::: DATA FOR THIS TASK

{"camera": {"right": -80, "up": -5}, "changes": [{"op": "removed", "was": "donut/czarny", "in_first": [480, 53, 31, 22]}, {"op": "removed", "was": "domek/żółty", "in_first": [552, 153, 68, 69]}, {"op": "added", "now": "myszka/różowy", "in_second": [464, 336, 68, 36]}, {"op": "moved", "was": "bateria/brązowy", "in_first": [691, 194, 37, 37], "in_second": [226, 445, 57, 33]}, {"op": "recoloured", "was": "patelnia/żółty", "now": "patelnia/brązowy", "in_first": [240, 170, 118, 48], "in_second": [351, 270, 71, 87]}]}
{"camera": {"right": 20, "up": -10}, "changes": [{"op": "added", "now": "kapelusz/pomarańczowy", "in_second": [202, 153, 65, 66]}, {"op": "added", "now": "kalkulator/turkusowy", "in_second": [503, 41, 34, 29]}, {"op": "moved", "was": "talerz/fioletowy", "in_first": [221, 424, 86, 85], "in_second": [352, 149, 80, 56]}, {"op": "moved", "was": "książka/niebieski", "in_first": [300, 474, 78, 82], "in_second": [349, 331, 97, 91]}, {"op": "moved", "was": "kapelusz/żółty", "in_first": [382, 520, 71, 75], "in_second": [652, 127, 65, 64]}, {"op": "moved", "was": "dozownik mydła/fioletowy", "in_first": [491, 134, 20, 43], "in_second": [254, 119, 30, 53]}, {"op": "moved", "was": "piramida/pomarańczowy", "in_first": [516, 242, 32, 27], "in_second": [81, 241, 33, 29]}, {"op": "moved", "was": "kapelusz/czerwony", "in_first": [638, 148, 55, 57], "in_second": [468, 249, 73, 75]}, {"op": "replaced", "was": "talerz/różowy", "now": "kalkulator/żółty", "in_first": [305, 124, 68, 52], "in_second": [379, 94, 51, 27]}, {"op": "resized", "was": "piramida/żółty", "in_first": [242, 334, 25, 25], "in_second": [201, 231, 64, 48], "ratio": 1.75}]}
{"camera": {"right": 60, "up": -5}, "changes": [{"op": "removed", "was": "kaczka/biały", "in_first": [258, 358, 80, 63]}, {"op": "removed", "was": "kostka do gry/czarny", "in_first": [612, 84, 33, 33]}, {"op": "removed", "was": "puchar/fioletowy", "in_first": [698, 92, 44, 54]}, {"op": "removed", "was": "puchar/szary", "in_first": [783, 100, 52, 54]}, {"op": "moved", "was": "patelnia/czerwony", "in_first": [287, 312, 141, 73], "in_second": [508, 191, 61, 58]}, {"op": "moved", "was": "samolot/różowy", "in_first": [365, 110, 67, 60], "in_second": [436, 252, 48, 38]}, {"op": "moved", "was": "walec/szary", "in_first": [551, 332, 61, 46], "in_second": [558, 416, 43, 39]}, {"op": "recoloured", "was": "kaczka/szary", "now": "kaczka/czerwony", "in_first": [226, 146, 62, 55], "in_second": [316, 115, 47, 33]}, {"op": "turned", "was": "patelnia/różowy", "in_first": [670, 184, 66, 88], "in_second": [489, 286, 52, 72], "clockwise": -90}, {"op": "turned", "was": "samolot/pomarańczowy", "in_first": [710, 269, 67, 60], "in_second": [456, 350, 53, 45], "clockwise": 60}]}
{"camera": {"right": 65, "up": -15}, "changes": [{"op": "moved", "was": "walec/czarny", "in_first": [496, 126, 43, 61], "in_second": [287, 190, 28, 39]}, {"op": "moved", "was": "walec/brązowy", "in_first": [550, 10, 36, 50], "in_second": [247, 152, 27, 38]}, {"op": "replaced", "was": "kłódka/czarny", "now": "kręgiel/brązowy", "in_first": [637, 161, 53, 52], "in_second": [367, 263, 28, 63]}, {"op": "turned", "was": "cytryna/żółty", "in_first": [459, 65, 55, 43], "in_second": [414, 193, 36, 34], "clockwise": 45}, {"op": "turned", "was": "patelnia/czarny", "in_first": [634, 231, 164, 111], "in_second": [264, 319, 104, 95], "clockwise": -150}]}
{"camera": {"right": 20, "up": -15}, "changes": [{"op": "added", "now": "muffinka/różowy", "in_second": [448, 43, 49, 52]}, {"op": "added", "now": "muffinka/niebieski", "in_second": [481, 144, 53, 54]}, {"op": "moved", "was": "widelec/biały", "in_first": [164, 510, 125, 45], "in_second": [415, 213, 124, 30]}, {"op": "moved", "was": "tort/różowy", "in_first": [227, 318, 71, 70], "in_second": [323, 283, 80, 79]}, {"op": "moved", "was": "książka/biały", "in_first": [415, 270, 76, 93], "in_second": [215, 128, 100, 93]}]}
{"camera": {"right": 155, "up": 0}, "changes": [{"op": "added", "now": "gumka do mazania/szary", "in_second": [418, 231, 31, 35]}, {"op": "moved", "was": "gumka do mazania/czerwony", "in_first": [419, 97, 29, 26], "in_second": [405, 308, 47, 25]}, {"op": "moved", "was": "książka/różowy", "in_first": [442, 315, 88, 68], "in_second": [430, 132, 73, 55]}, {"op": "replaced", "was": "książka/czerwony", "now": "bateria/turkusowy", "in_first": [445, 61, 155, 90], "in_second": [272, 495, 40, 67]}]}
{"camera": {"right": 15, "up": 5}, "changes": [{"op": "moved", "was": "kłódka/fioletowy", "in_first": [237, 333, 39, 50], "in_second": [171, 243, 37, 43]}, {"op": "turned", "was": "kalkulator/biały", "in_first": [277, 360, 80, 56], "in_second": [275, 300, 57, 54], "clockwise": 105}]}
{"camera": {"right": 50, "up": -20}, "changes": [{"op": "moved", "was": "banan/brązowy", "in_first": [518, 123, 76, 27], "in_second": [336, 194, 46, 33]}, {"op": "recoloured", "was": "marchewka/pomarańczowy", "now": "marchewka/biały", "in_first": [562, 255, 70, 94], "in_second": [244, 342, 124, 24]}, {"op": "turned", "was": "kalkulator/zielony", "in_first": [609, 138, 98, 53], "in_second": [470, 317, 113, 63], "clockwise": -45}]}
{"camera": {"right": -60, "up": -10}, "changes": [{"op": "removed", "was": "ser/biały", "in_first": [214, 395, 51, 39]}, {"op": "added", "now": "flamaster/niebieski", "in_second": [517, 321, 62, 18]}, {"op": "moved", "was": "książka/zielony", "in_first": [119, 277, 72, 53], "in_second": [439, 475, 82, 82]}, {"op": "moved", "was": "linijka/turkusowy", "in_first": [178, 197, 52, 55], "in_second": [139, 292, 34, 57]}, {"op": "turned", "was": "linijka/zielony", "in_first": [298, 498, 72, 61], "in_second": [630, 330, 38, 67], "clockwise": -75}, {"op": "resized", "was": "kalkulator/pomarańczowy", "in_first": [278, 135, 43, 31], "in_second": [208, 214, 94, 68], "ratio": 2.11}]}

::::::

From the records above, extract each line exactly as shown.

{"camera": {"right": -80, "up": -5}, "changes": [{"op": "removed", "was": "donut/czarny", "in_first": [480, 53, 31, 22]}, {"op": "removed", "was": "domek/żółty", "in_first": [552, 153, 68, 69]}, {"op": "added", "now": "myszka/różowy", "in_second": [464, 336, 68, 36]}, {"op": "moved", "was": "bateria/brązowy", "in_first": [691, 194, 37, 37], "in_second": [226, 445, 57, 33]}, {"op": "recoloured", "was": "patelnia/żółty", "now": "patelnia/brązowy", "in_first": [240, 170, 118, 48], "in_second": [351, 270, 71, 87]}]}
{"camera": {"right": 20, "up": -10}, "changes": [{"op": "added", "now": "kapelusz/pomarańczowy", "in_second": [202, 153, 65, 66]}, {"op": "added", "now": "kalkulator/turkusowy", "in_second": [503, 41, 34, 29]}, {"op": "moved", "was": "talerz/fioletowy", "in_first": [221, 424, 86, 85], "in_second": [352, 149, 80, 56]}, {"op": "moved", "was": "książka/niebieski", "in_first": [300, 474, 78, 82], "in_second": [349, 331, 97, 91]}, {"op": "moved", "was": "kapelusz/żółty", "in_first": [382, 520, 71, 75], "in_second": [652, 127, 65, 64]}, {"op": "moved", "was": "dozownik mydła/fioletowy", "in_first": [491, 134, 20, 43], "in_second": [254, 119, 30, 53]}, {"op": "moved", "was": "piramida/pomarańczowy", "in_first": [516, 242, 32, 27], "in_second": [81, 241, 33, 29]}, {"op": "moved", "was": "kapelusz/czerwony", "in_first": [638, 148, 55, 57], "in_second": [468, 249, 73, 75]}, {"op": "replaced", "was": "talerz/różowy", "now": "kalkulator/żółty", "in_first": [305, 124, 68, 52], "in_second": [379, 94, 51, 27]}, {"op": "resized", "was": "piramida/żółty", "in_first": [242, 334, 25, 25], "in_second": [201, 231, 64, 48], "ratio": 1.75}]}
{"camera": {"right": 60, "up": -5}, "changes": [{"op": "removed", "was": "kaczka/biały", "in_first": [258, 358, 80, 63]}, {"op": "removed", "was": "kostka do gry/czarny", "in_first": [612, 84, 33, 33]}, {"op": "removed", "was": "puchar/fioletowy", "in_first": [698, 92, 44, 54]}, {"op": "removed", "was": "puchar/szary", "in_first": [783, 100, 52, 54]}, {"op": "moved", "was": "patelnia/czerwony", "in_first": [287, 312, 141, 73], "in_second": [508, 191, 61, 58]}, {"op": "moved", "was": "samolot/różowy", "in_first": [365, 110, 67, 60], "in_second": [436, 252, 48, 38]}, {"op": "moved", "was": "walec/szary", "in_first": [551, 332, 61, 46], "in_second": [558, 416, 43, 39]}, {"op": "recoloured", "was": "kaczka/szary", "now": "kaczka/czerwony", "in_first": [226, 146, 62, 55], "in_second": [316, 115, 47, 33]}, {"op": "turned", "was": "patelnia/różowy", "in_first": [670, 184, 66, 88], "in_second": [489, 286, 52, 72], "clockwise": -90}, {"op": "turned", "was": "samolot/pomarańczowy", "in_first": [710, 269, 67, 60], "in_second": [456, 350, 53, 45], "clockwise": 60}]}
{"camera": {"right": 65, "up": -15}, "changes": [{"op": "moved", "was": "walec/czarny", "in_first": [496, 126, 43, 61], "in_second": [287, 190, 28, 39]}, {"op": "moved", "was": "walec/brązowy", "in_first": [550, 10, 36, 50], "in_second": [247, 152, 27, 38]}, {"op": "replaced", "was": "kłódka/czarny", "now": "kręgiel/brązowy", "in_first": [637, 161, 53, 52], "in_second": [367, 263, 28, 63]}, {"op": "turned", "was": "cytryna/żółty", "in_first": [459, 65, 55, 43], "in_second": [414, 193, 36, 34], "clockwise": 45}, {"op": "turned", "was": "patelnia/czarny", "in_first": [634, 231, 164, 111], "in_second": [264, 319, 104, 95], "clockwise": -150}]}
{"camera": {"right": 20, "up": -15}, "changes": [{"op": "added", "now": "muffinka/różowy", "in_second": [448, 43, 49, 52]}, {"op": "added", "now": "muffinka/niebieski", "in_second": [481, 144, 53, 54]}, {"op": "moved", "was": "widelec/biały", "in_first": [164, 510, 125, 45], "in_second": [415, 213, 124, 30]}, {"op": "moved", "was": "tort/różowy", "in_first": [227, 318, 71, 70], "in_second": [323, 283, 80, 79]}, {"op": "moved", "was": "książka/biały", "in_first": [415, 270, 76, 93], "in_second": [215, 128, 100, 93]}]}
{"camera": {"right": 155, "up": 0}, "changes": [{"op": "added", "now": "gumka do mazania/szary", "in_second": [418, 231, 31, 35]}, {"op": "moved", "was": "gumka do mazania/czerwony", "in_first": [419, 97, 29, 26], "in_second": [405, 308, 47, 25]}, {"op": "moved", "was": "książka/różowy", "in_first": [442, 315, 88, 68], "in_second": [430, 132, 73, 55]}, {"op": "replaced", "was": "książka/czerwony", "now": "bateria/turkusowy", "in_first": [445, 61, 155, 90], "in_second": [272, 495, 40, 67]}]}
{"camera": {"right": 15, "up": 5}, "changes": [{"op": "moved", "was": "kłódka/fioletowy", "in_first": [237, 333, 39, 50], "in_second": [171, 243, 37, 43]}, {"op": "turned", "was": "kalkulator/biały", "in_first": [277, 360, 80, 56], "in_second": [275, 300, 57, 54], "clockwise": 105}]}
{"camera": {"right": 50, "up": -20}, "changes": [{"op": "moved", "was": "banan/brązowy", "in_first": [518, 123, 76, 27], "in_second": [336, 194, 46, 33]}, {"op": "recoloured", "was": "marchewka/pomarańczowy", "now": "marchewka/biały", "in_first": [562, 255, 70, 94], "in_second": [244, 342, 124, 24]}, {"op": "turned", "was": "kalkulator/zielony", "in_first": [609, 138, 98, 53], "in_second": [470, 317, 113, 63], "clockwise": -45}]}
{"camera": {"right": -60, "up": -10}, "changes": [{"op": "removed", "was": "ser/biały", "in_first": [214, 395, 51, 39]}, {"op": "added", "now": "flamaster/niebieski", "in_second": [517, 321, 62, 18]}, {"op": "moved", "was": "książka/zielony", "in_first": [119, 277, 72, 53], "in_second": [439, 475, 82, 82]}, {"op": "moved", "was": "linijka/turkusowy", "in_first": [178, 197, 52, 55], "in_second": [139, 292, 34, 57]}, {"op": "turned", "was": "linijka/zielony", "in_first": [298, 498, 72, 61], "in_second": [630, 330, 38, 67], "clockwise": -75}, {"op": "resized", "was": "kalkulator/pomarańczowy", "in_first": [278, 135, 43, 31], "in_second": [208, 214, 94, 68], "ratio": 2.11}]}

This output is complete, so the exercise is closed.